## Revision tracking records
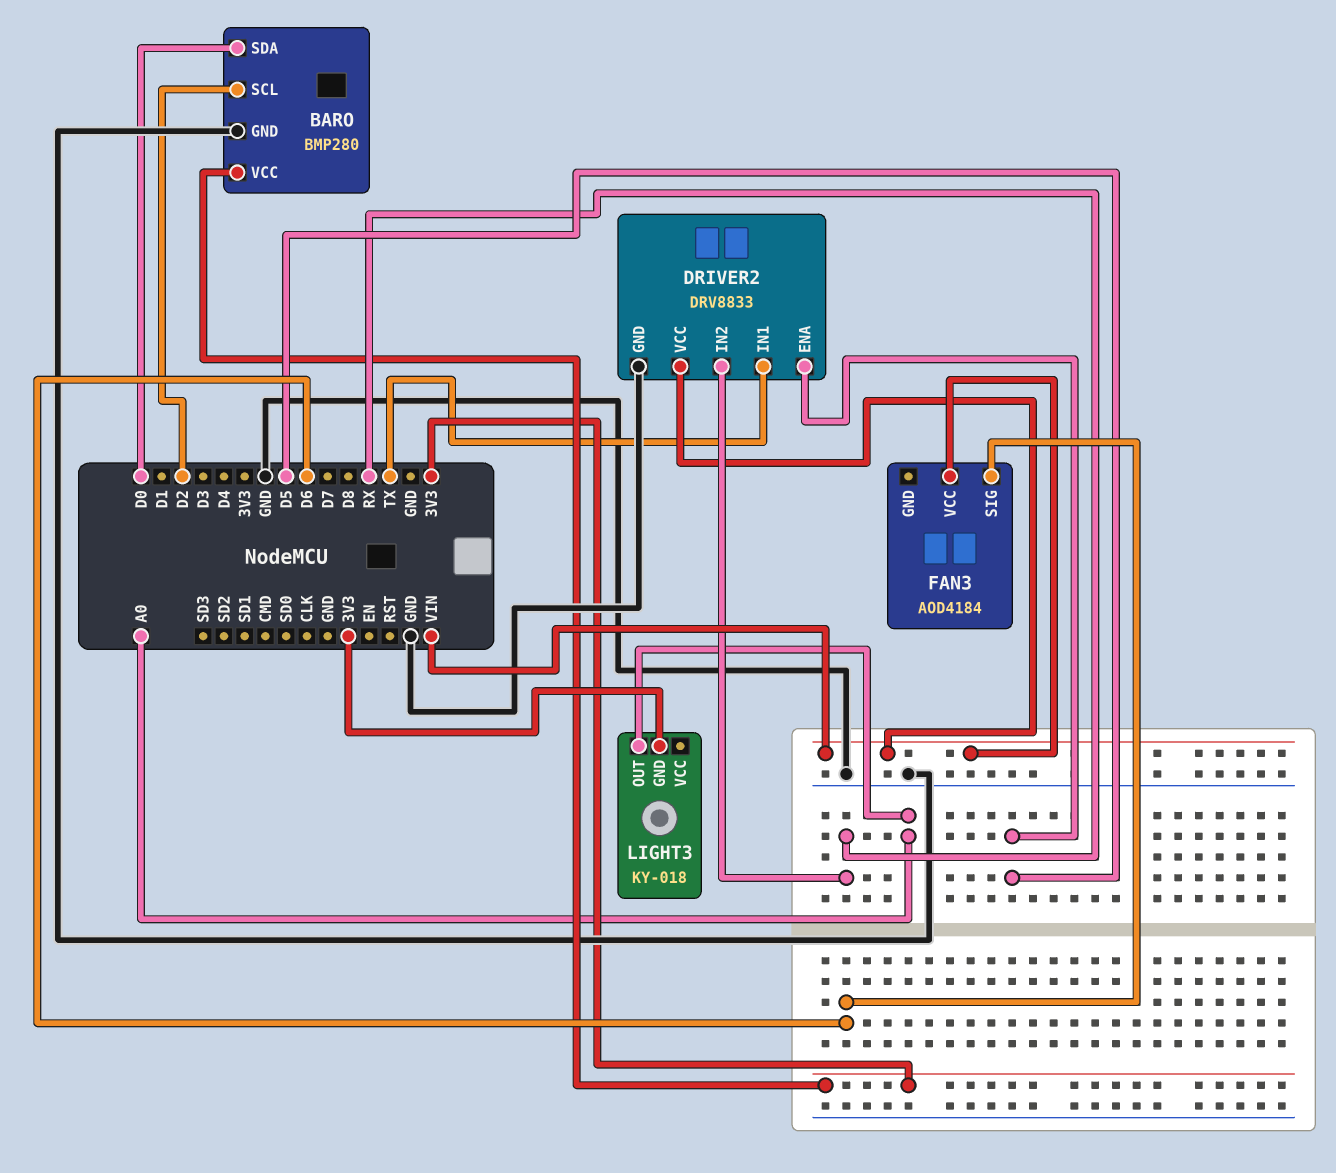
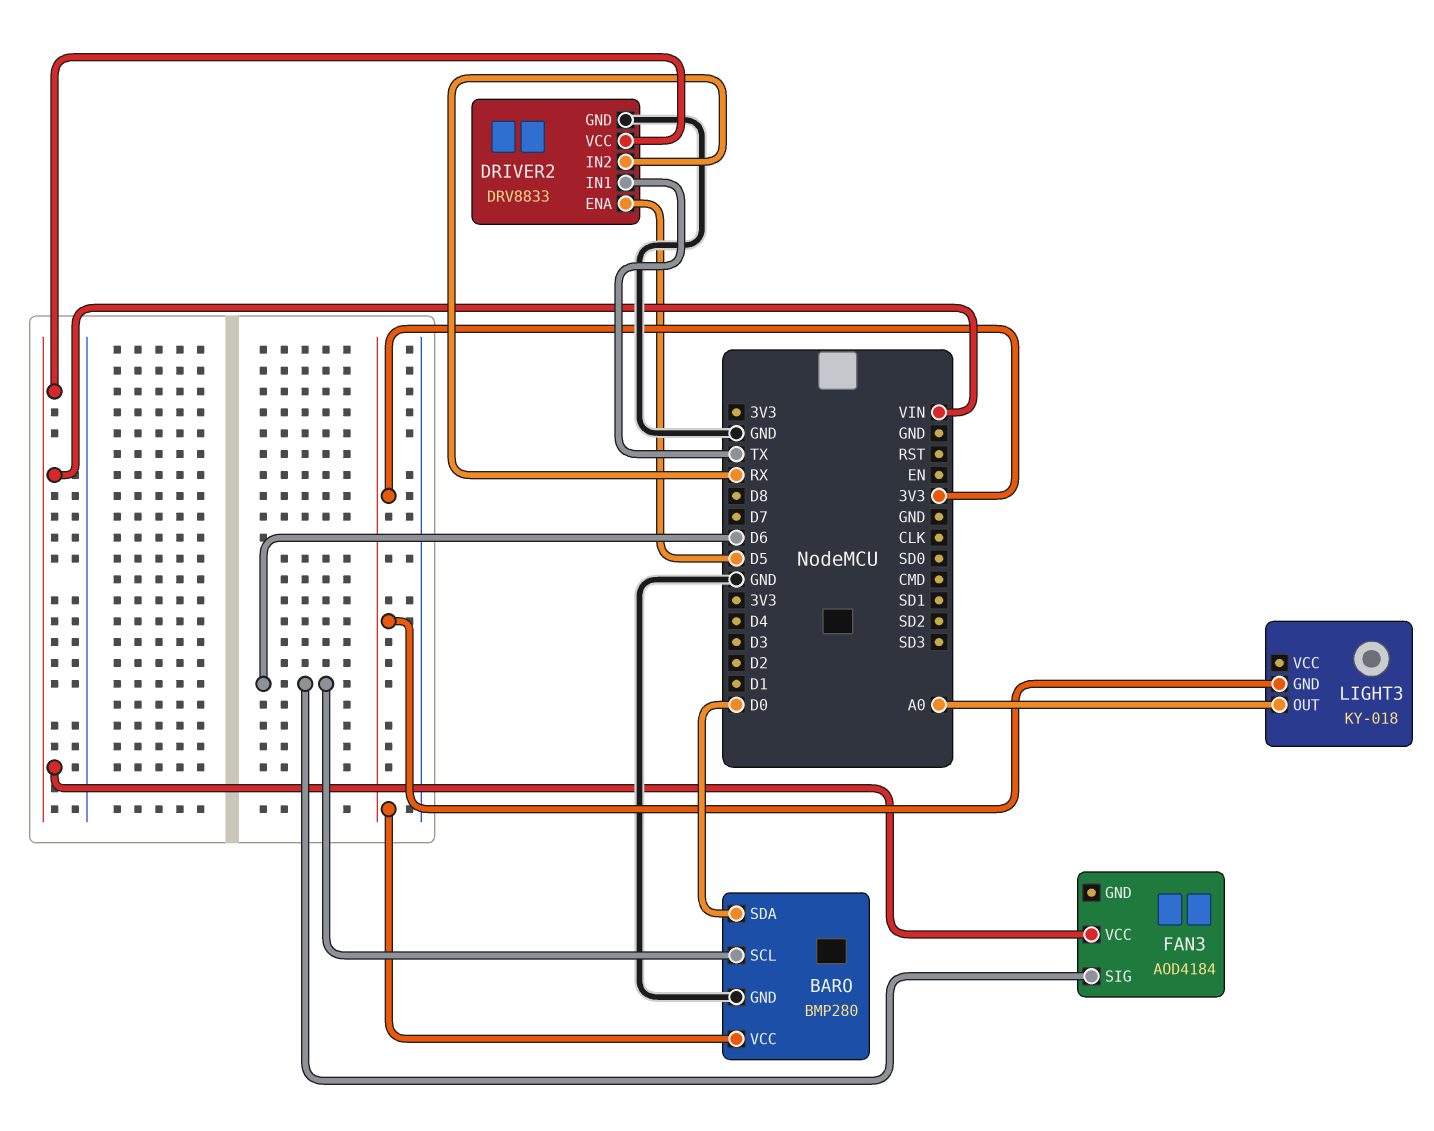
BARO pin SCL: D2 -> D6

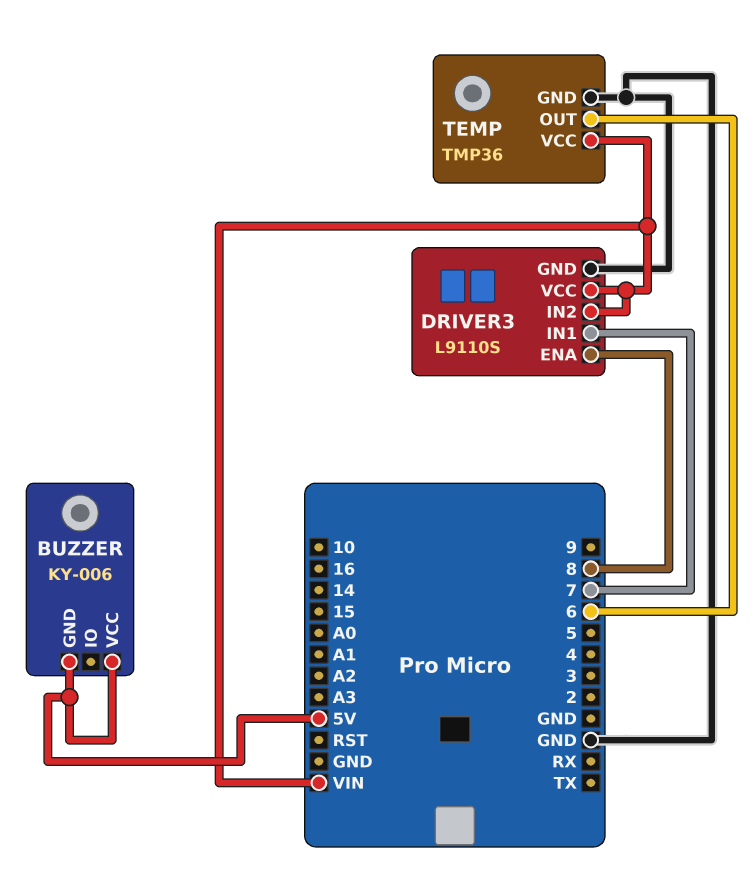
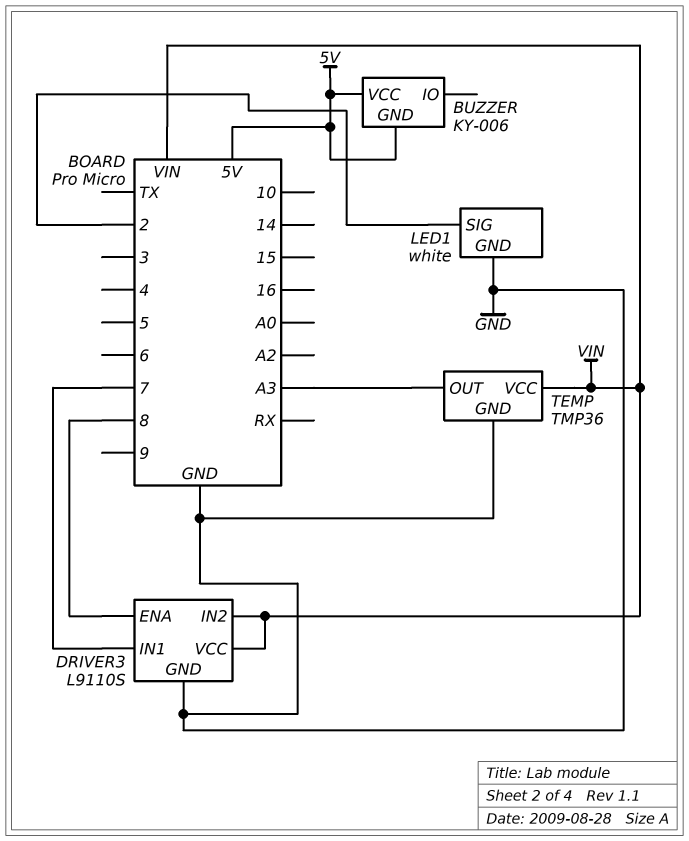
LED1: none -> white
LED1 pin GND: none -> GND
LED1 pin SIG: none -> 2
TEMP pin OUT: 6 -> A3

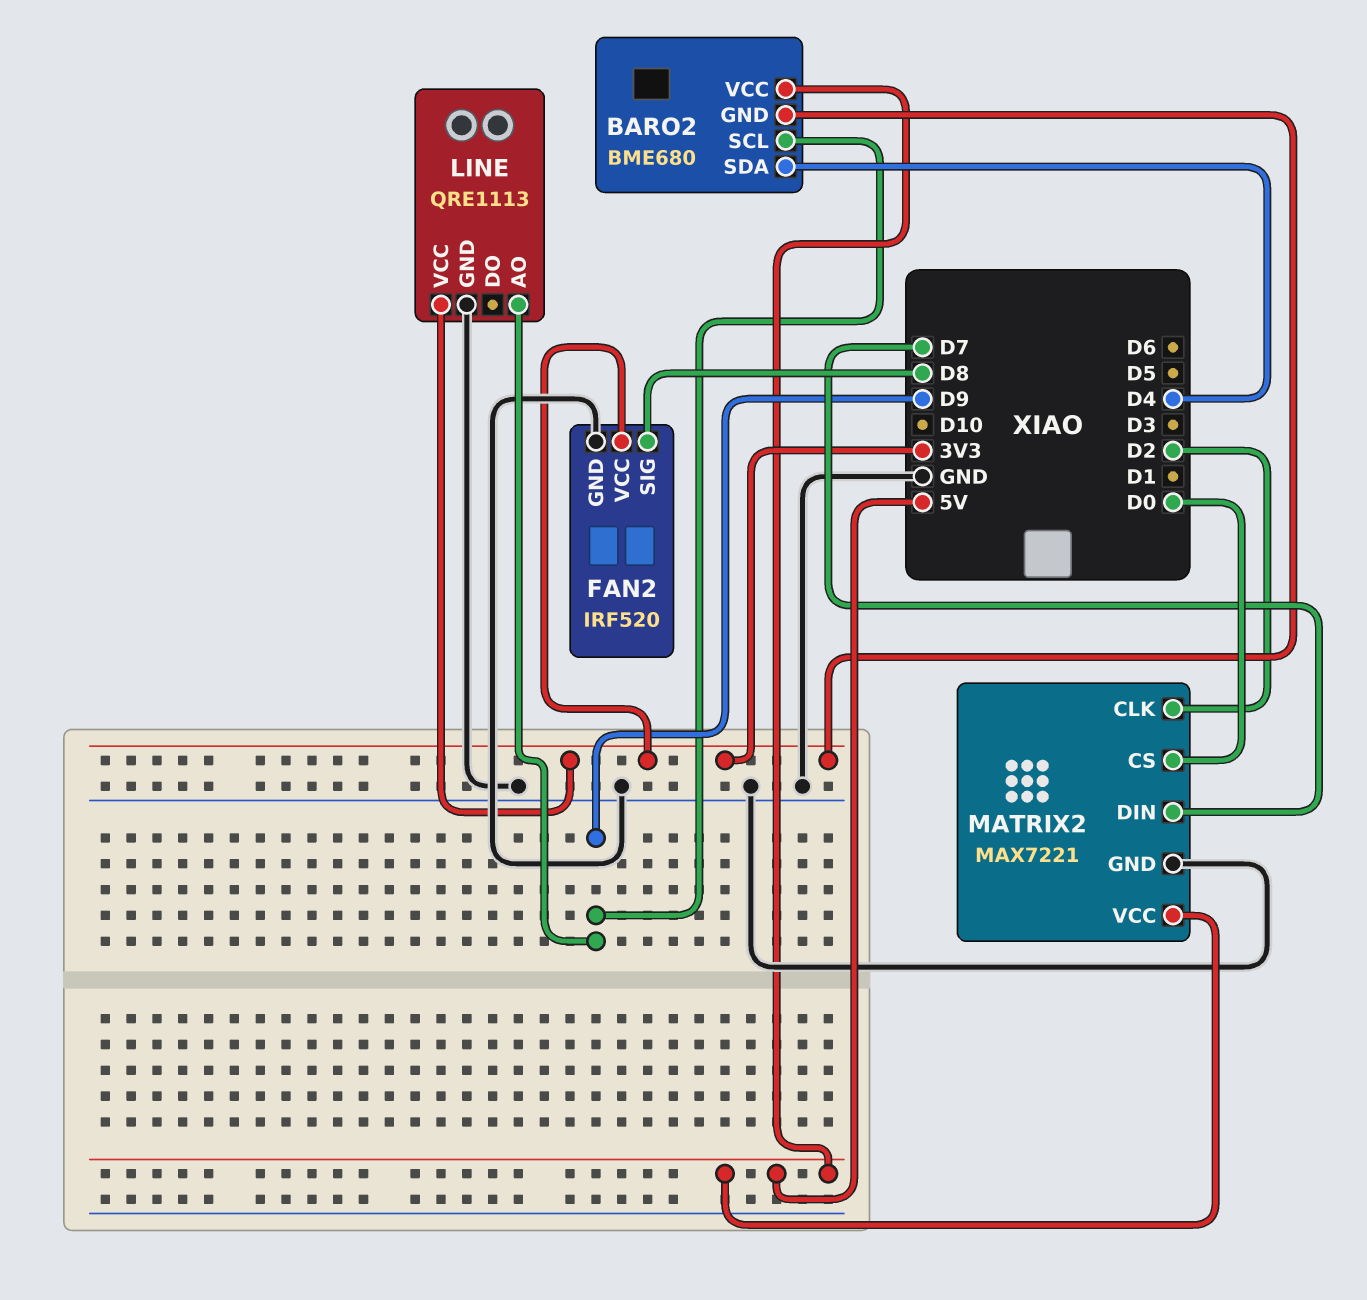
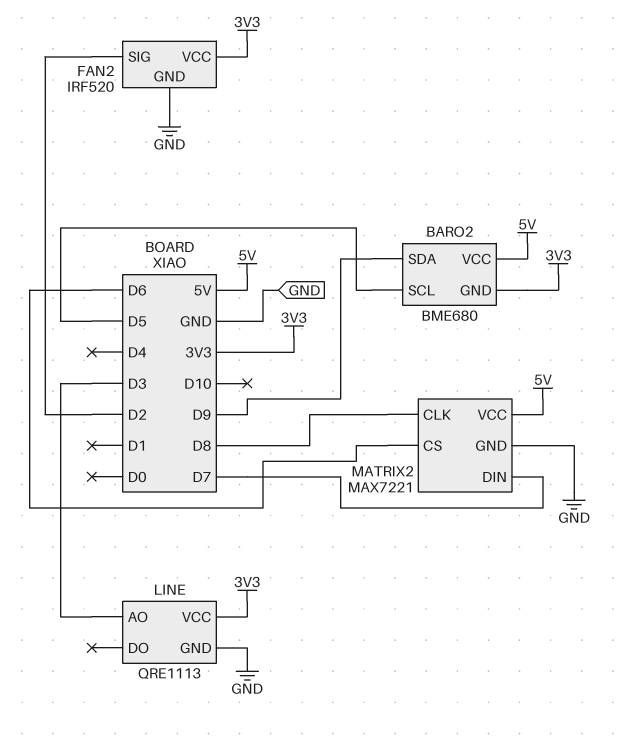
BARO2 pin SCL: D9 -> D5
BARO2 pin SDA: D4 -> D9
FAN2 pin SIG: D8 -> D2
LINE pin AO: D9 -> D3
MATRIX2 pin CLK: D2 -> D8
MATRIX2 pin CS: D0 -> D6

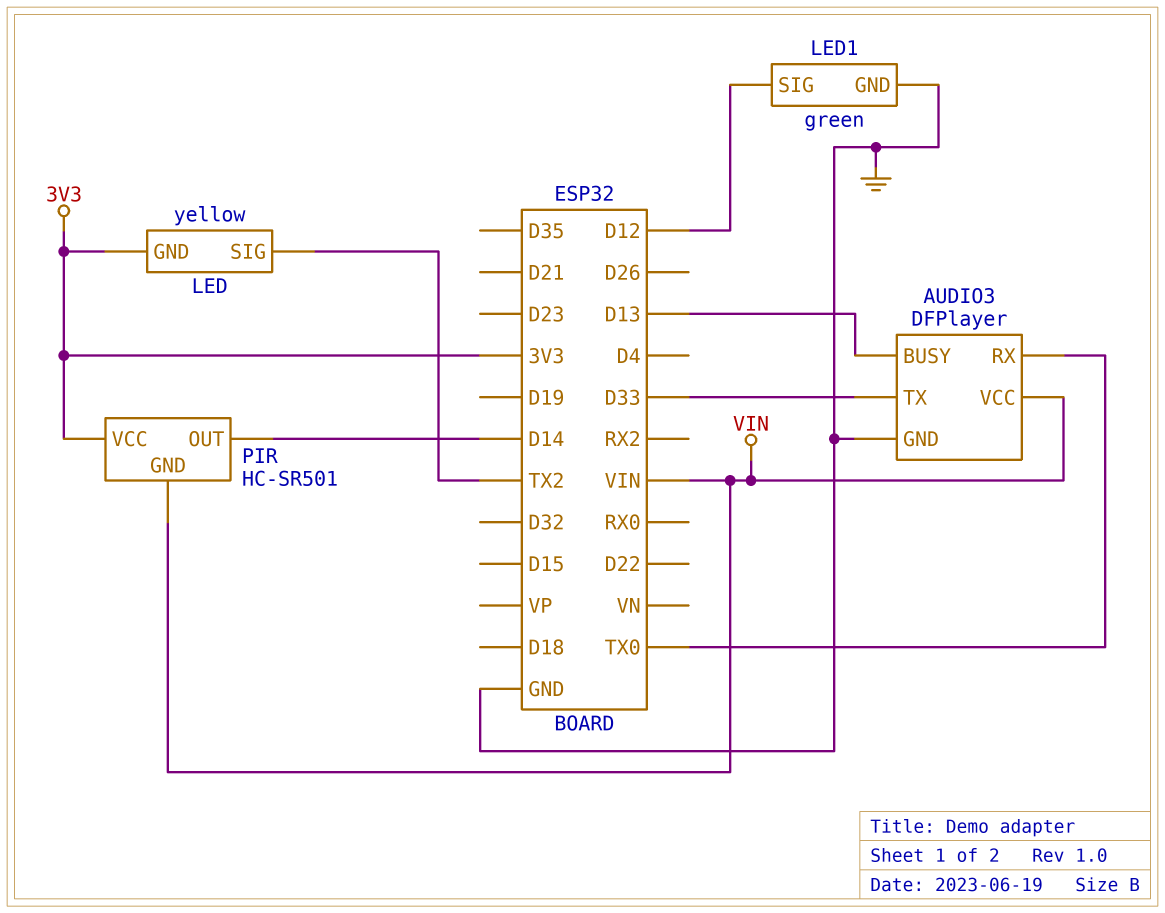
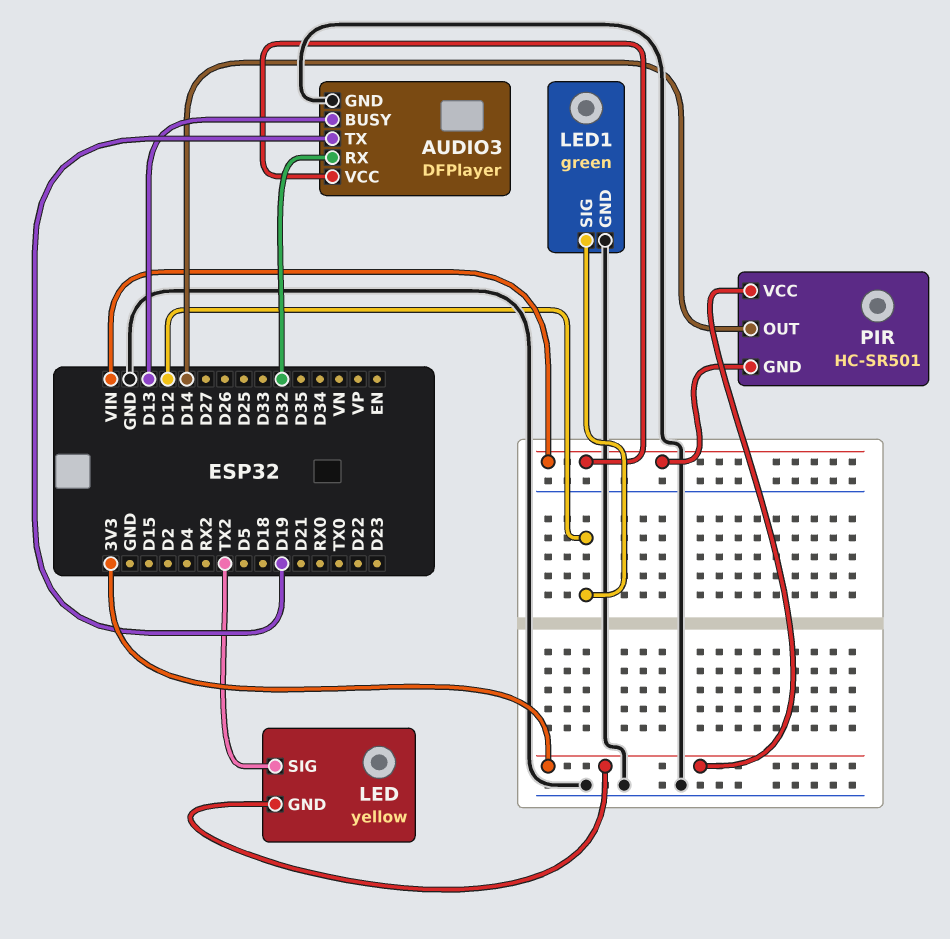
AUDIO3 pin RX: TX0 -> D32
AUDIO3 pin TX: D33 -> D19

## TO DO
Please print the entries shown above again, exactly, and skip the pictures.

## RESPONSE AREA
BARO pin SCL: D2 -> D6

LED1: none -> white
LED1 pin GND: none -> GND
LED1 pin SIG: none -> 2
TEMP pin OUT: 6 -> A3

BARO2 pin SCL: D9 -> D5
BARO2 pin SDA: D4 -> D9
FAN2 pin SIG: D8 -> D2
LINE pin AO: D9 -> D3
MATRIX2 pin CLK: D2 -> D8
MATRIX2 pin CS: D0 -> D6

AUDIO3 pin RX: TX0 -> D32
AUDIO3 pin TX: D33 -> D19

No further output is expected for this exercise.